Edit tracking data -
----

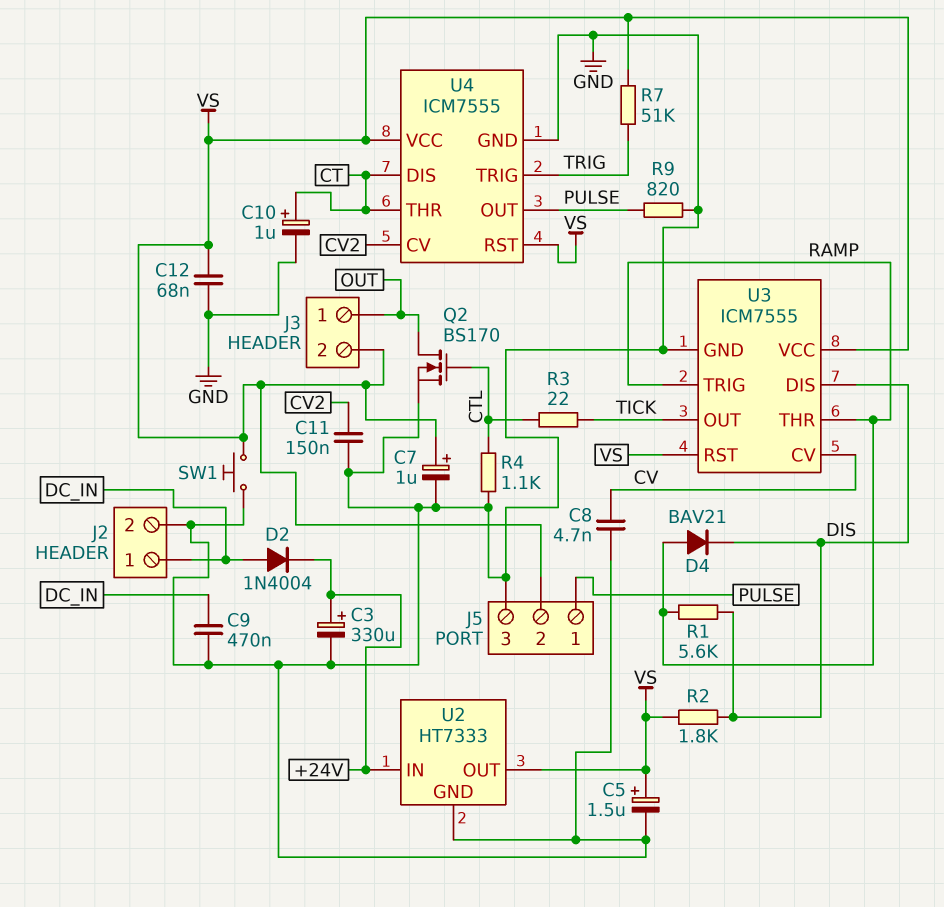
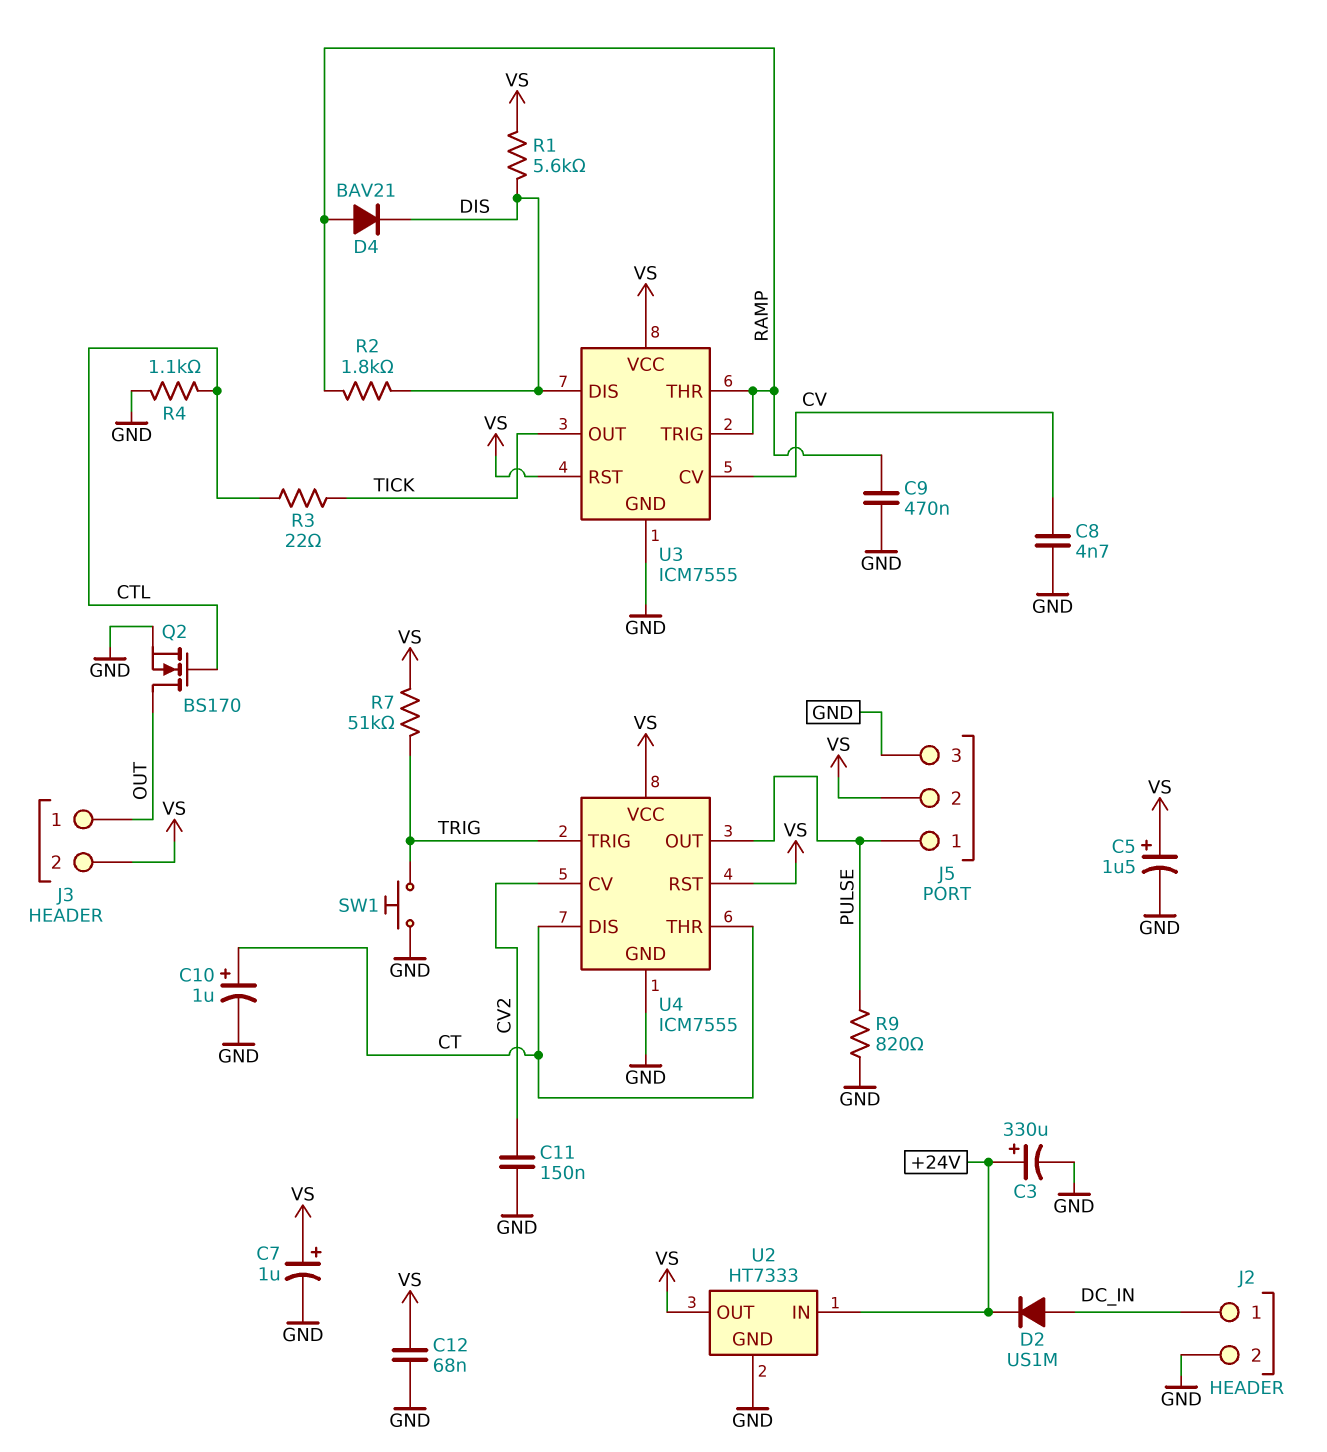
C9: 470nF (DC_IN, GND) -> 470nF (GND, RAMP)
D2: diode 1N4004 (A DC_IN, K +24V) -> diode US1M (A DC_IN, K +24V)
R1: 5.6k (DIS, RAMP) -> 5.6k (DIS, VS)
R2: 1.8k (DIS, VS) -> 1.8k (DIS, RAMP)
SW1: button (GND, VS) -> button (GND, TRIG)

----

Each line from the one with "R2: 1.8k (DIS, VS) -> 1.8k (DIS, RAMP)" through the end of the entries above must be set down exactly, both end lines included, and no other line may appear.

R2: 1.8k (DIS, VS) -> 1.8k (DIS, RAMP)
SW1: button (GND, VS) -> button (GND, TRIG)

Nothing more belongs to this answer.